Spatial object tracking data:
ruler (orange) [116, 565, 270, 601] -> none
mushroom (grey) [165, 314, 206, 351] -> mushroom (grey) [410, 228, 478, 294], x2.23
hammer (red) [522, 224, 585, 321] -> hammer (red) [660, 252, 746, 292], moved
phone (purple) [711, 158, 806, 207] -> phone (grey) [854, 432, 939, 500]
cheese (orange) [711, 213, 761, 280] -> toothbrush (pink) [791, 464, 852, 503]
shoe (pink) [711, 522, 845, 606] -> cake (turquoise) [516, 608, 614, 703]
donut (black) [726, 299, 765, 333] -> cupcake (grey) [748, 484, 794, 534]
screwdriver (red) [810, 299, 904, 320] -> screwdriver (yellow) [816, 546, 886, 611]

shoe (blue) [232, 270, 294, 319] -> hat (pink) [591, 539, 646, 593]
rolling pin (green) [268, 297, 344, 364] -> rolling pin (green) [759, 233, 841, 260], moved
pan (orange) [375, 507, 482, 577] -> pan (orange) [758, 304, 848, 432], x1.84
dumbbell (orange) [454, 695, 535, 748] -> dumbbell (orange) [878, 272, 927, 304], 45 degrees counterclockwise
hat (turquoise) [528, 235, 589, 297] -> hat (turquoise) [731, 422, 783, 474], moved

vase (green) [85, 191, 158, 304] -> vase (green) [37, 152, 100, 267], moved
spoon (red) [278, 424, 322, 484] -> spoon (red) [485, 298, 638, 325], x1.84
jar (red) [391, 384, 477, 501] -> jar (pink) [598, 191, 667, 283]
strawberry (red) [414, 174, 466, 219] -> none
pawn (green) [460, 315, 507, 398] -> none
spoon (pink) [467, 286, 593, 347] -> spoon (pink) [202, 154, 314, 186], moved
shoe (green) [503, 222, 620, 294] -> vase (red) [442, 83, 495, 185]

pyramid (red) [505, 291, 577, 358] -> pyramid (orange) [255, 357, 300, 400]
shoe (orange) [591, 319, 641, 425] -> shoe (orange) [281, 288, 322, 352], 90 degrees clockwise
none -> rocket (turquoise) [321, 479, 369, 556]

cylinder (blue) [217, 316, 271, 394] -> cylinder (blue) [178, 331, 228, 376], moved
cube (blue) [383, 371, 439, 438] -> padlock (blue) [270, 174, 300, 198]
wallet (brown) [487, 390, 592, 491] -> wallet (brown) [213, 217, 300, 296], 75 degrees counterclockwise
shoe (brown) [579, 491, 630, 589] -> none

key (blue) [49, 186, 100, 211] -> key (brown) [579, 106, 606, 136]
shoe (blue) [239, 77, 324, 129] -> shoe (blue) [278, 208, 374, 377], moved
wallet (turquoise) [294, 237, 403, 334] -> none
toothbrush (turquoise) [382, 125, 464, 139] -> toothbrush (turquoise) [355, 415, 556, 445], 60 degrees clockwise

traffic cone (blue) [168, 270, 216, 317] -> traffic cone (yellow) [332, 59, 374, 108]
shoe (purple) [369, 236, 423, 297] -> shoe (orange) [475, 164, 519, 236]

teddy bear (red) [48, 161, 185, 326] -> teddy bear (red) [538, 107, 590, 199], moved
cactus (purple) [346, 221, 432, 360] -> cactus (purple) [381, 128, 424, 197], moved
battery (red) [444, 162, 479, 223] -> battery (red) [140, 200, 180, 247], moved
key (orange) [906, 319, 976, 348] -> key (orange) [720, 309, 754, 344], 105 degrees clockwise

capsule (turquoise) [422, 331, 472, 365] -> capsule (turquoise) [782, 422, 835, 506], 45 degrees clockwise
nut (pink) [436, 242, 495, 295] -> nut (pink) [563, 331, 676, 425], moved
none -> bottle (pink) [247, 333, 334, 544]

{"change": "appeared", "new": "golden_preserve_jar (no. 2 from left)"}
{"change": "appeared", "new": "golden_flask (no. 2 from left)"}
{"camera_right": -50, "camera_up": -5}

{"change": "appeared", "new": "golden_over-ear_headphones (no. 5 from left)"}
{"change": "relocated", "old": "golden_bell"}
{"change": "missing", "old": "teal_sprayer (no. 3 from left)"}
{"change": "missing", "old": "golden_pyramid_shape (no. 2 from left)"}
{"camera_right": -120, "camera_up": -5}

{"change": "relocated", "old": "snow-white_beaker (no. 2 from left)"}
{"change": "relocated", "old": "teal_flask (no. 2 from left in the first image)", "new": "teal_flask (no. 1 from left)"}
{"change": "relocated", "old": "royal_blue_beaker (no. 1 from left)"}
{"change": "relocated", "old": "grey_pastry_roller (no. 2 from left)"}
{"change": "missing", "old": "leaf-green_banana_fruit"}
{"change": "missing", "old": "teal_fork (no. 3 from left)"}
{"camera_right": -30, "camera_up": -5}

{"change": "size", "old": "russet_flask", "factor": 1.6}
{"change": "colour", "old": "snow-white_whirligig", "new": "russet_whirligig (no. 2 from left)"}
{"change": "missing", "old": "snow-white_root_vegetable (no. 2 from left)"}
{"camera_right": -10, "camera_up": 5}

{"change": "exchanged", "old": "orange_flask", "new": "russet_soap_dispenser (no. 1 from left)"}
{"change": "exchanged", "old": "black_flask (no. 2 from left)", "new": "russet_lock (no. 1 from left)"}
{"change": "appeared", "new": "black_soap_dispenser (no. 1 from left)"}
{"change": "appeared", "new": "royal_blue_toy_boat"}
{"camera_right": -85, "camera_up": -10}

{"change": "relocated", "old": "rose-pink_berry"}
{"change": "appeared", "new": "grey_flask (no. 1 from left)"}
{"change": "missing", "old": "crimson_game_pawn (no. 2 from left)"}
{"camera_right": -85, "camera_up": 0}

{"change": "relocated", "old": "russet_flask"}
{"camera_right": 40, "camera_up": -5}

ACTIVITY: Repeat every record above. Each one must match exactly.

TASK SOLUTION:
ruler (orange) [116, 565, 270, 601] -> none
mushroom (grey) [165, 314, 206, 351] -> mushroom (grey) [410, 228, 478, 294], x2.23
hammer (red) [522, 224, 585, 321] -> hammer (red) [660, 252, 746, 292], moved
phone (purple) [711, 158, 806, 207] -> phone (grey) [854, 432, 939, 500]
cheese (orange) [711, 213, 761, 280] -> toothbrush (pink) [791, 464, 852, 503]
shoe (pink) [711, 522, 845, 606] -> cake (turquoise) [516, 608, 614, 703]
donut (black) [726, 299, 765, 333] -> cupcake (grey) [748, 484, 794, 534]
screwdriver (red) [810, 299, 904, 320] -> screwdriver (yellow) [816, 546, 886, 611]

shoe (blue) [232, 270, 294, 319] -> hat (pink) [591, 539, 646, 593]
rolling pin (green) [268, 297, 344, 364] -> rolling pin (green) [759, 233, 841, 260], moved
pan (orange) [375, 507, 482, 577] -> pan (orange) [758, 304, 848, 432], x1.84
dumbbell (orange) [454, 695, 535, 748] -> dumbbell (orange) [878, 272, 927, 304], 45 degrees counterclockwise
hat (turquoise) [528, 235, 589, 297] -> hat (turquoise) [731, 422, 783, 474], moved

vase (green) [85, 191, 158, 304] -> vase (green) [37, 152, 100, 267], moved
spoon (red) [278, 424, 322, 484] -> spoon (red) [485, 298, 638, 325], x1.84
jar (red) [391, 384, 477, 501] -> jar (pink) [598, 191, 667, 283]
strawberry (red) [414, 174, 466, 219] -> none
pawn (green) [460, 315, 507, 398] -> none
spoon (pink) [467, 286, 593, 347] -> spoon (pink) [202, 154, 314, 186], moved
shoe (green) [503, 222, 620, 294] -> vase (red) [442, 83, 495, 185]

pyramid (red) [505, 291, 577, 358] -> pyramid (orange) [255, 357, 300, 400]
shoe (orange) [591, 319, 641, 425] -> shoe (orange) [281, 288, 322, 352], 90 degrees clockwise
none -> rocket (turquoise) [321, 479, 369, 556]

cylinder (blue) [217, 316, 271, 394] -> cylinder (blue) [178, 331, 228, 376], moved
cube (blue) [383, 371, 439, 438] -> padlock (blue) [270, 174, 300, 198]
wallet (brown) [487, 390, 592, 491] -> wallet (brown) [213, 217, 300, 296], 75 degrees counterclockwise
shoe (brown) [579, 491, 630, 589] -> none

key (blue) [49, 186, 100, 211] -> key (brown) [579, 106, 606, 136]
shoe (blue) [239, 77, 324, 129] -> shoe (blue) [278, 208, 374, 377], moved
wallet (turquoise) [294, 237, 403, 334] -> none
toothbrush (turquoise) [382, 125, 464, 139] -> toothbrush (turquoise) [355, 415, 556, 445], 60 degrees clockwise

traffic cone (blue) [168, 270, 216, 317] -> traffic cone (yellow) [332, 59, 374, 108]
shoe (purple) [369, 236, 423, 297] -> shoe (orange) [475, 164, 519, 236]

teddy bear (red) [48, 161, 185, 326] -> teddy bear (red) [538, 107, 590, 199], moved
cactus (purple) [346, 221, 432, 360] -> cactus (purple) [381, 128, 424, 197], moved
battery (red) [444, 162, 479, 223] -> battery (red) [140, 200, 180, 247], moved
key (orange) [906, 319, 976, 348] -> key (orange) [720, 309, 754, 344], 105 degrees clockwise

capsule (turquoise) [422, 331, 472, 365] -> capsule (turquoise) [782, 422, 835, 506], 45 degrees clockwise
nut (pink) [436, 242, 495, 295] -> nut (pink) [563, 331, 676, 425], moved
none -> bottle (pink) [247, 333, 334, 544]

{"change": "appeared", "new": "golden_preserve_jar (no. 2 from left)"}
{"change": "appeared", "new": "golden_flask (no. 2 from left)"}
{"camera_right": -50, "camera_up": -5}

{"change": "appeared", "new": "golden_over-ear_headphones (no. 5 from left)"}
{"change": "relocated", "old": "golden_bell"}
{"change": "missing", "old": "teal_sprayer (no. 3 from left)"}
{"change": "missing", "old": "golden_pyramid_shape (no. 2 from left)"}
{"camera_right": -120, "camera_up": -5}

{"change": "relocated", "old": "snow-white_beaker (no. 2 from left)"}
{"change": "relocated", "old": "teal_flask (no. 2 from left in the first image)", "new": "teal_flask (no. 1 from left)"}
{"change": "relocated", "old": "royal_blue_beaker (no. 1 from left)"}
{"change": "relocated", "old": "grey_pastry_roller (no. 2 from left)"}
{"change": "missing", "old": "leaf-green_banana_fruit"}
{"change": "missing", "old": "teal_fork (no. 3 from left)"}
{"camera_right": -30, "camera_up": -5}

{"change": "size", "old": "russet_flask", "factor": 1.6}
{"change": "colour", "old": "snow-white_whirligig", "new": "russet_whirligig (no. 2 from left)"}
{"change": "missing", "old": "snow-white_root_vegetable (no. 2 from left)"}
{"camera_right": -10, "camera_up": 5}

{"change": "exchanged", "old": "orange_flask", "new": "russet_soap_dispenser (no. 1 from left)"}
{"change": "exchanged", "old": "black_flask (no. 2 from left)", "new": "russet_lock (no. 1 from left)"}
{"change": "appeared", "new": "black_soap_dispenser (no. 1 from left)"}
{"change": "appeared", "new": "royal_blue_toy_boat"}
{"camera_right": -85, "camera_up": -10}

{"change": "relocated", "old": "rose-pink_berry"}
{"change": "appeared", "new": "grey_flask (no. 1 from left)"}
{"change": "missing", "old": "crimson_game_pawn (no. 2 from left)"}
{"camera_right": -85, "camera_up": 0}

{"change": "relocated", "old": "russet_flask"}
{"camera_right": 40, "camera_up": -5}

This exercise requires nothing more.